#### [Problem to solve]
Only the lines that hold "pump" should be in the answer, each copied from the data below.

#### [Data supplied]
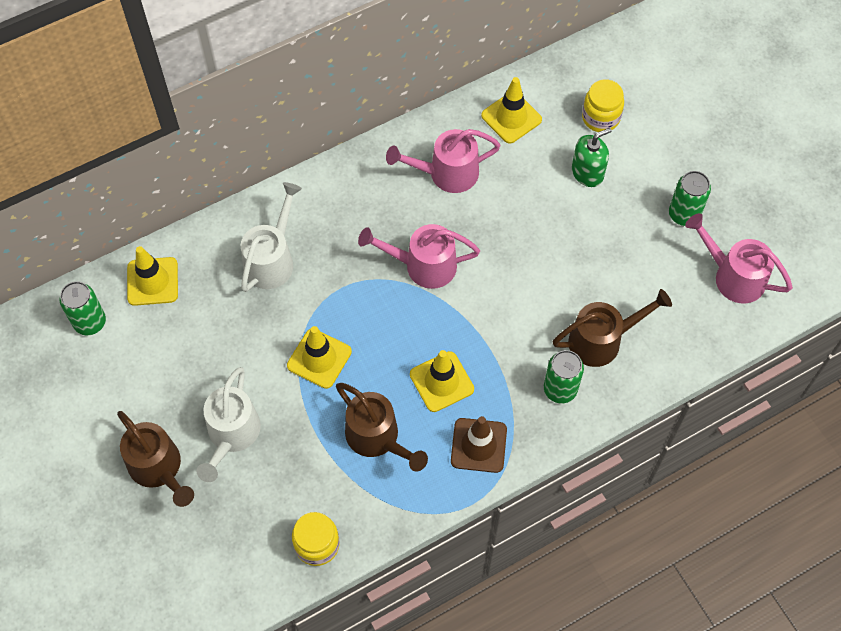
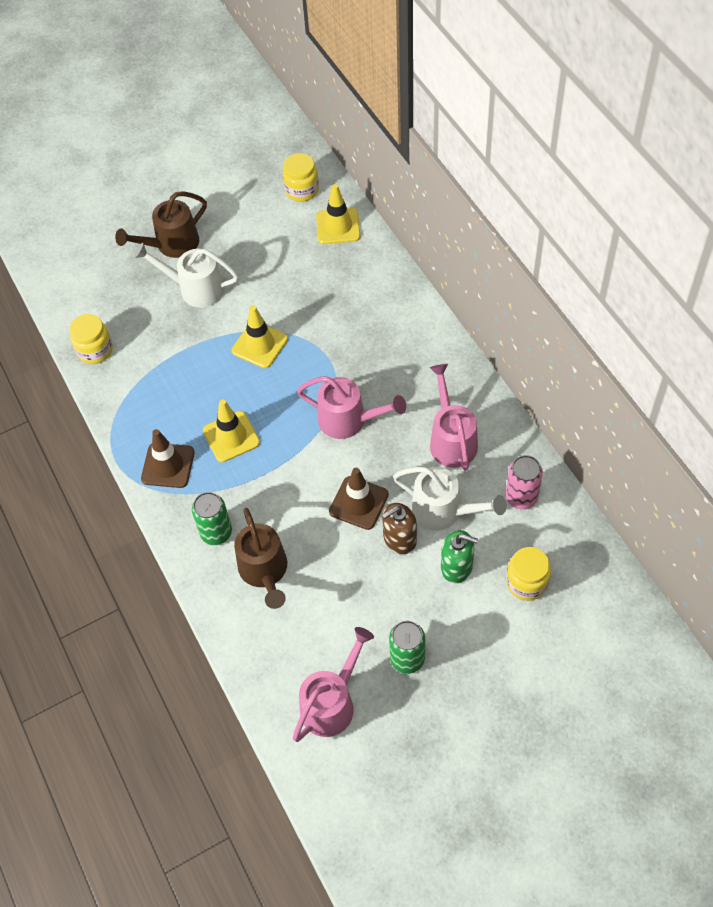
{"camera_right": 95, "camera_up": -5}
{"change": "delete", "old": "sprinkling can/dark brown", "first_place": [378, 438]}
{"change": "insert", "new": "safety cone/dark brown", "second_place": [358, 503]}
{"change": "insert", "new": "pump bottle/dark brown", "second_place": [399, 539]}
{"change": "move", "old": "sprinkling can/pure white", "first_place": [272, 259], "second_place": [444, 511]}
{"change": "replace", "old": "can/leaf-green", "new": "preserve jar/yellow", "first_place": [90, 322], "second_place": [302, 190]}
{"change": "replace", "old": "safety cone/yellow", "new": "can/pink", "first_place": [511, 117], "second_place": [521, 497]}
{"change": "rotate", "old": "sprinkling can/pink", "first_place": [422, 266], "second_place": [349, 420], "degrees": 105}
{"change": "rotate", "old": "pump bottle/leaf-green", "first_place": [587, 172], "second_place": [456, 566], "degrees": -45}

#### [Reply to the exercise]
{"change": "insert", "new": "pump bottle/dark brown", "second_place": [399, 539]}
{"change": "rotate", "old": "pump bottle/leaf-green", "first_place": [587, 172], "second_place": [456, 566], "degrees": -45}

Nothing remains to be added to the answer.